§ **Brief**
If a line in the data contains "turquoise", copy it out.

§ **Provided data**

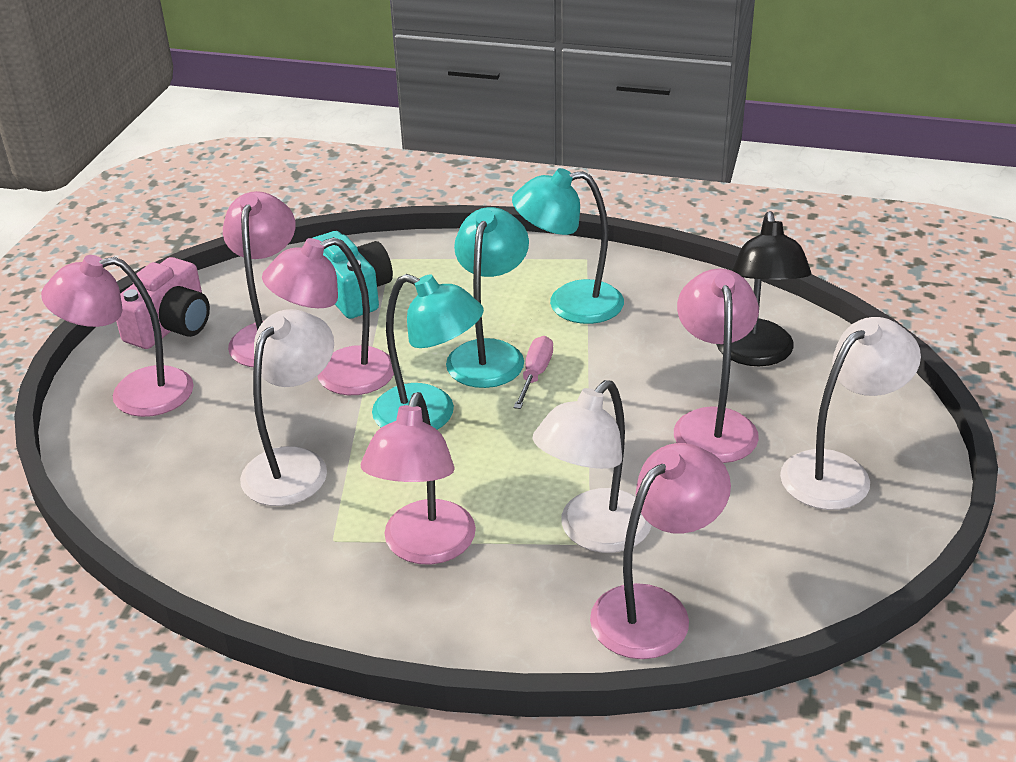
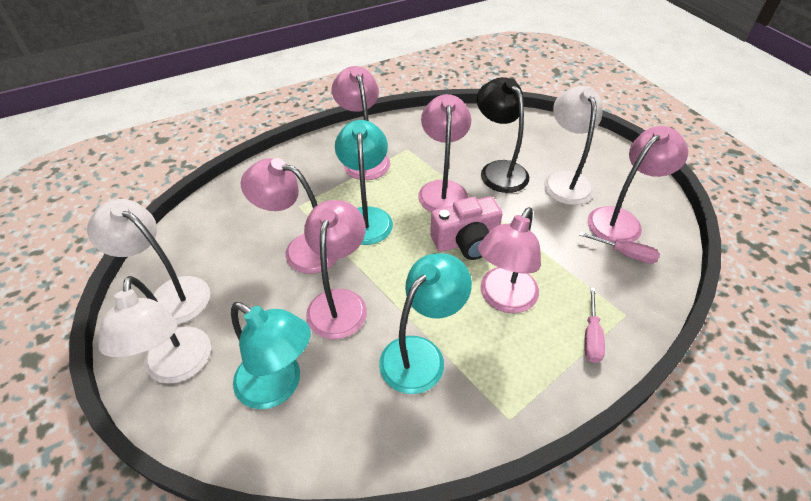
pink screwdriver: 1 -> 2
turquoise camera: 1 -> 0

...

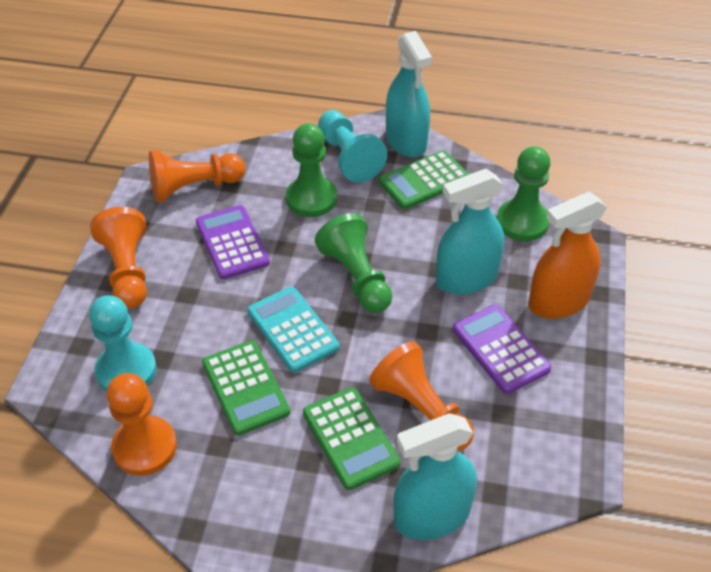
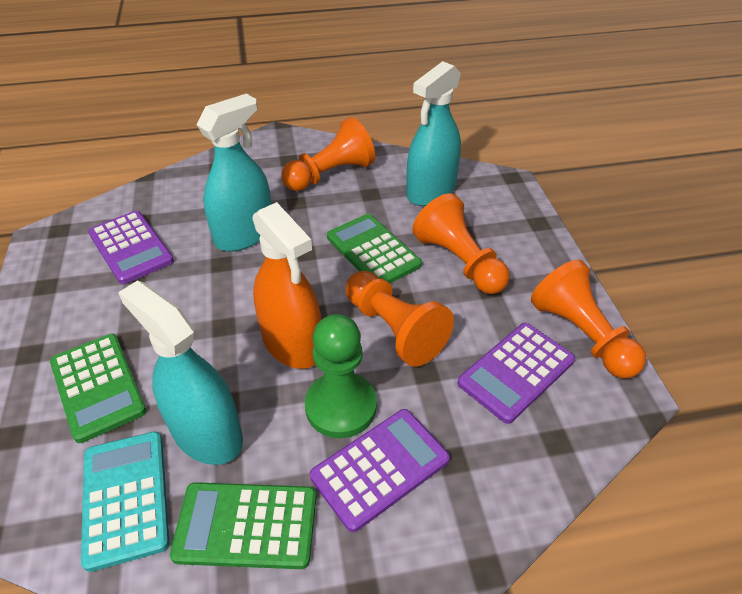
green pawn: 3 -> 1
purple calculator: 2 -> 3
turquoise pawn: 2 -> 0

§ **Result of the exercise**
turquoise camera: 1 -> 0
turquoise pawn: 2 -> 0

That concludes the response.